Top of EXTRACTED DATA
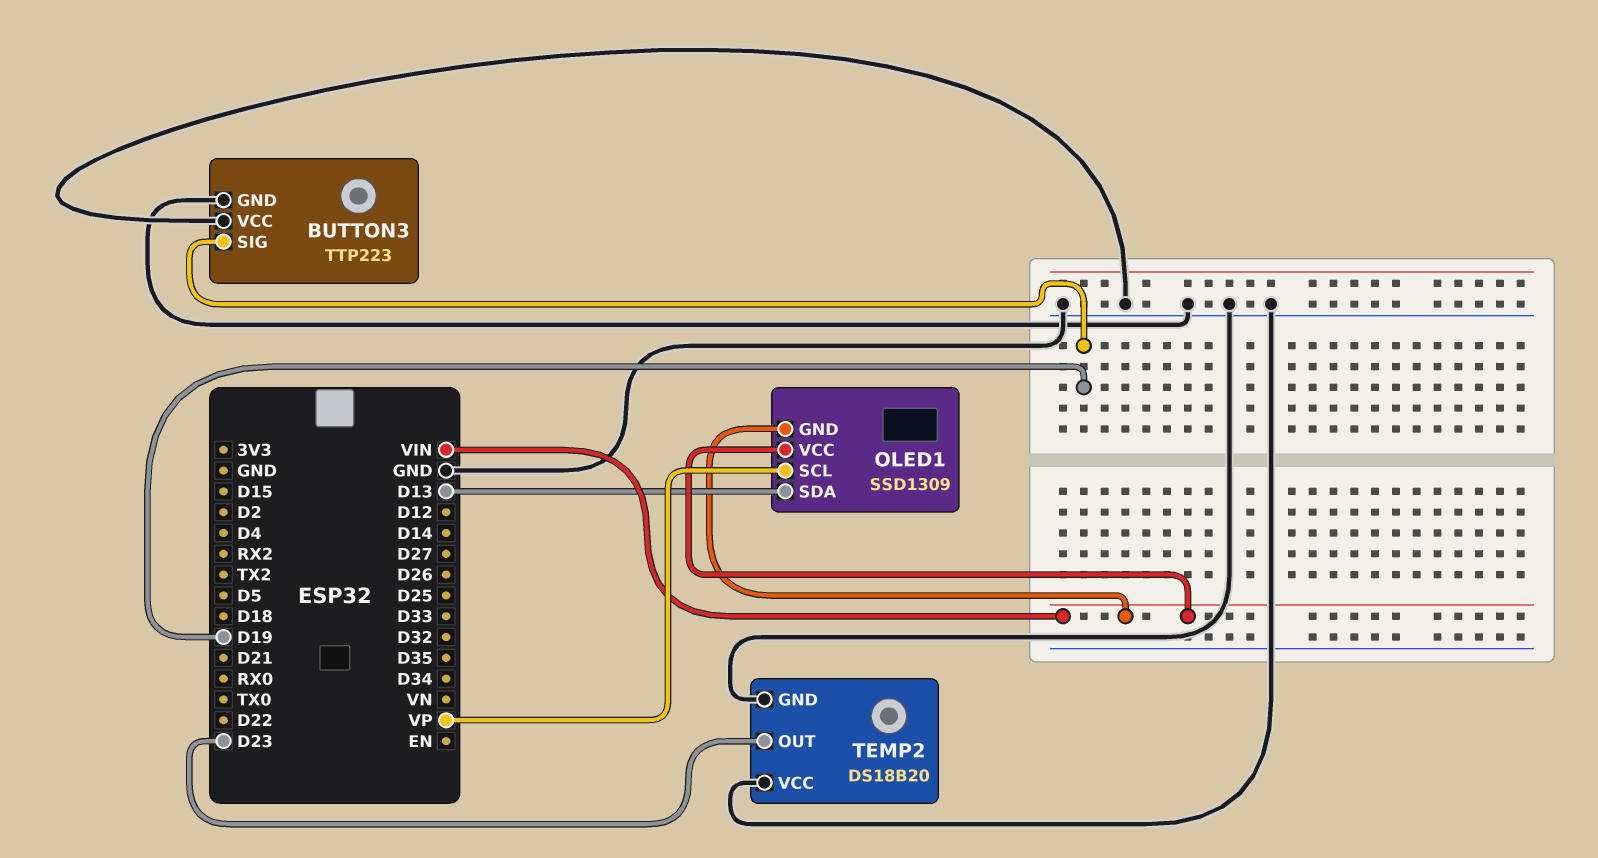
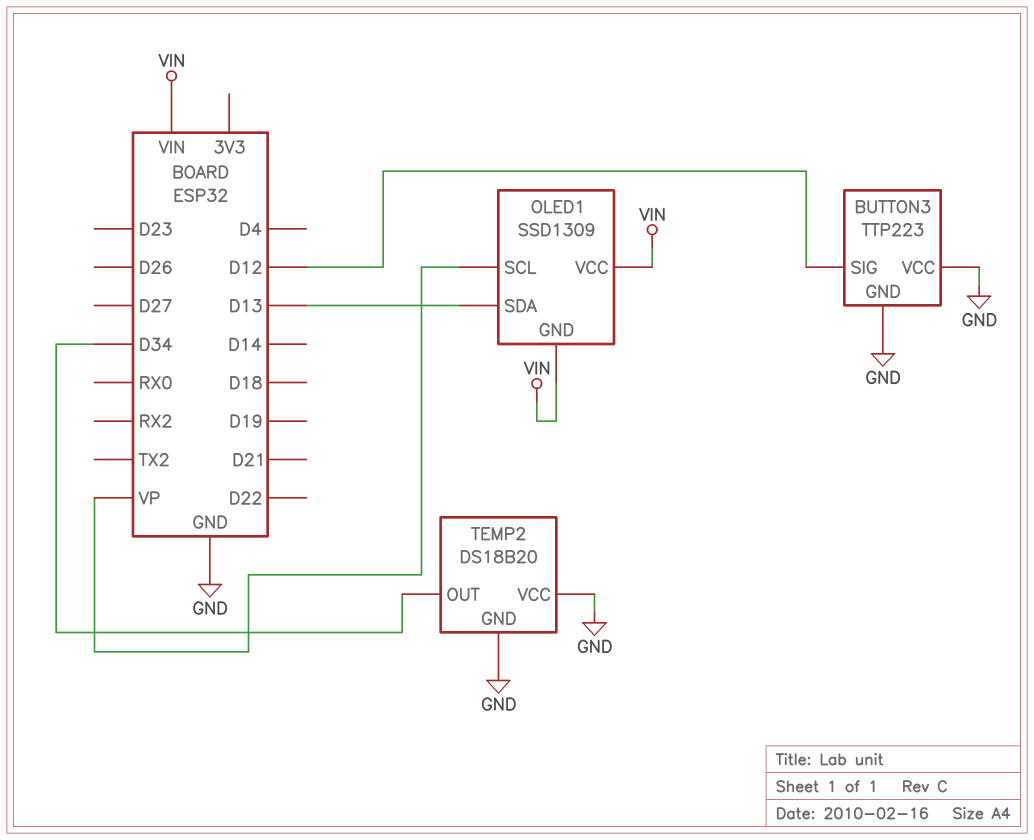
BUTTON3 pin SIG: D19 -> D12
TEMP2 pin OUT: D23 -> D34

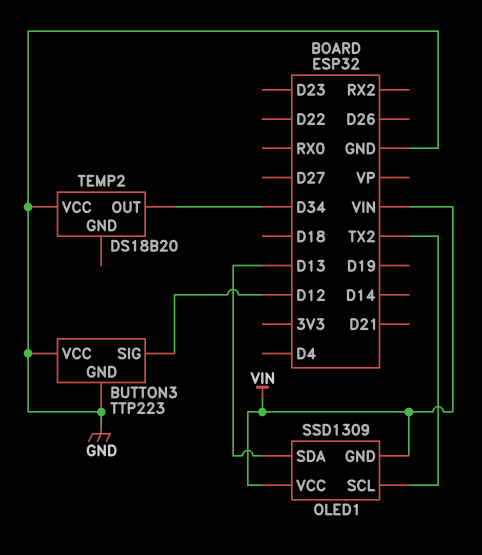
OLED1 pin SCL: VP -> TX2
TEMP2 pin GND: GND -> none

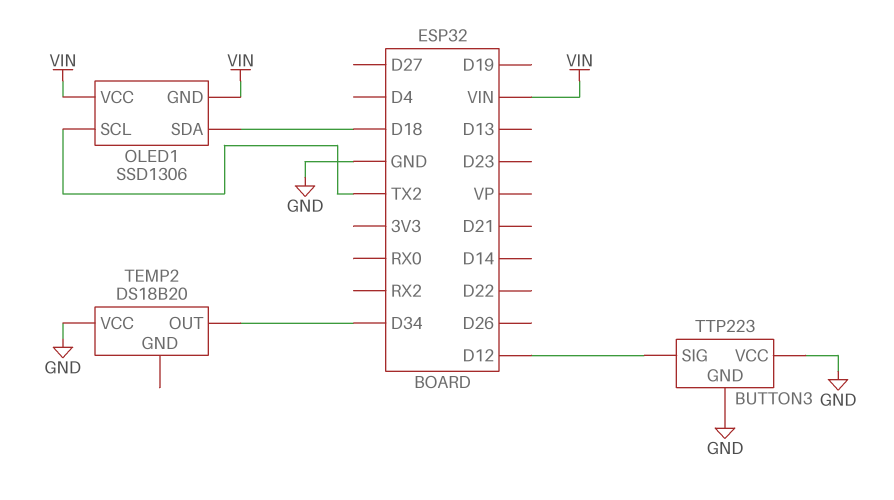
OLED1: SSD1309 -> SSD1306
OLED1 pin SDA: D13 -> D18

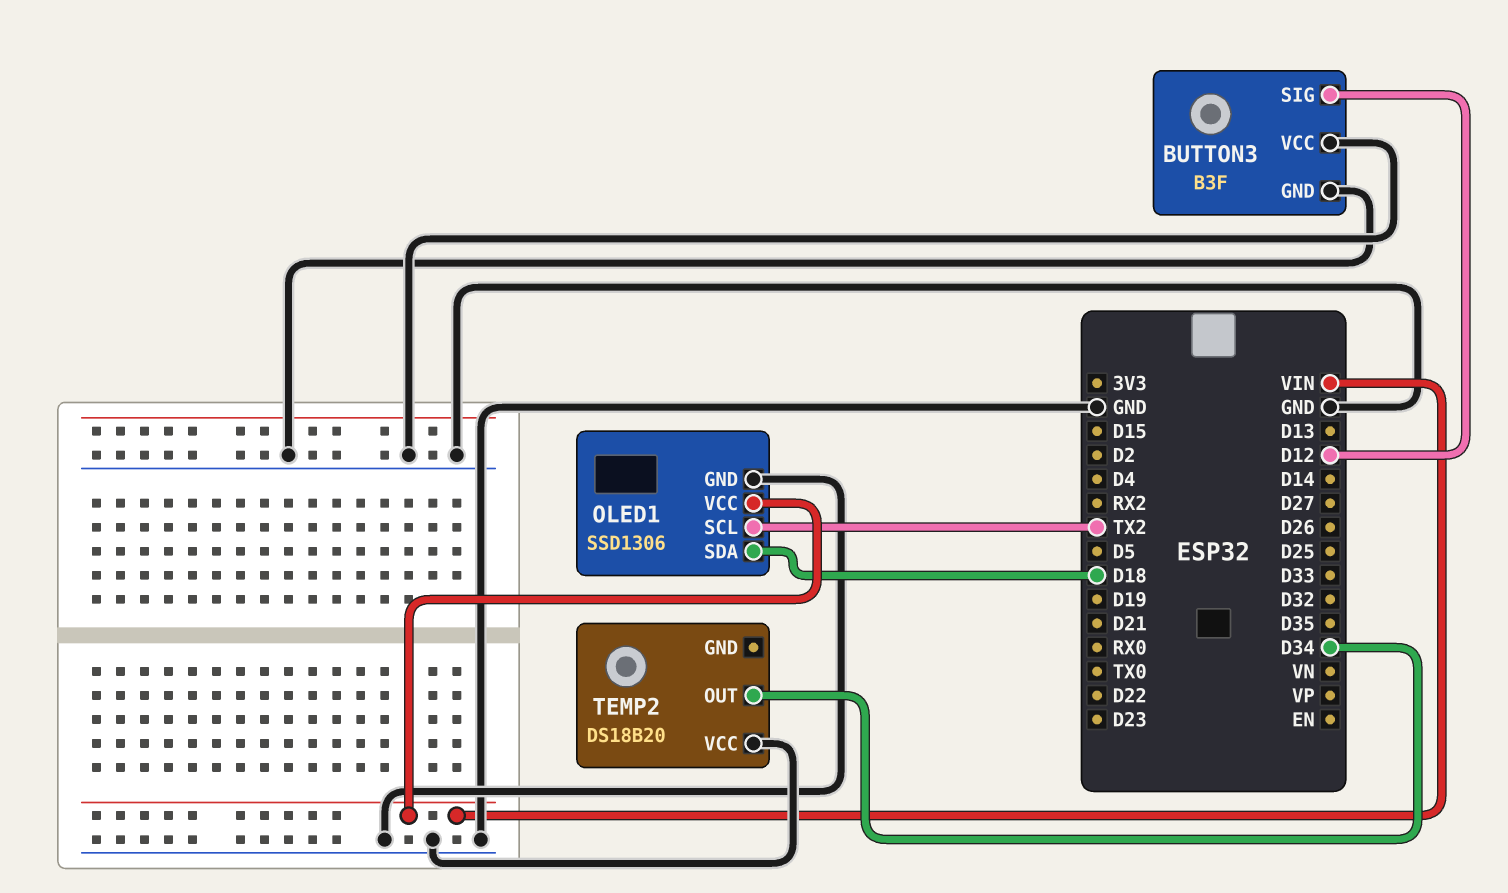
BUTTON3: TTP223 -> B3F
OLED1 pin GND: VIN -> GND

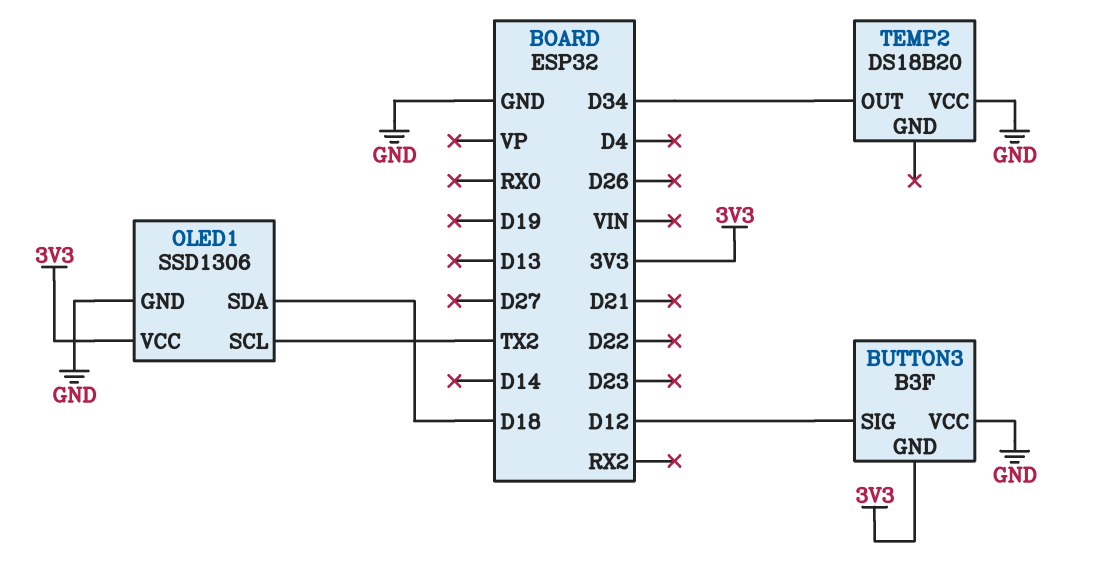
BUTTON3 pin GND: GND -> 3V3
OLED1 pin VCC: VIN -> 3V3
Bottom of EXTRACTED DATA
Please print the entries exactly as they stand. Images are not part of the copy.

BUTTON3 pin SIG: D19 -> D12
TEMP2 pin OUT: D23 -> D34

OLED1 pin SCL: VP -> TX2
TEMP2 pin GND: GND -> none

OLED1: SSD1309 -> SSD1306
OLED1 pin SDA: D13 -> D18

BUTTON3: TTP223 -> B3F
OLED1 pin GND: VIN -> GND

BUTTON3 pin GND: GND -> 3V3
OLED1 pin VCC: VIN -> 3V3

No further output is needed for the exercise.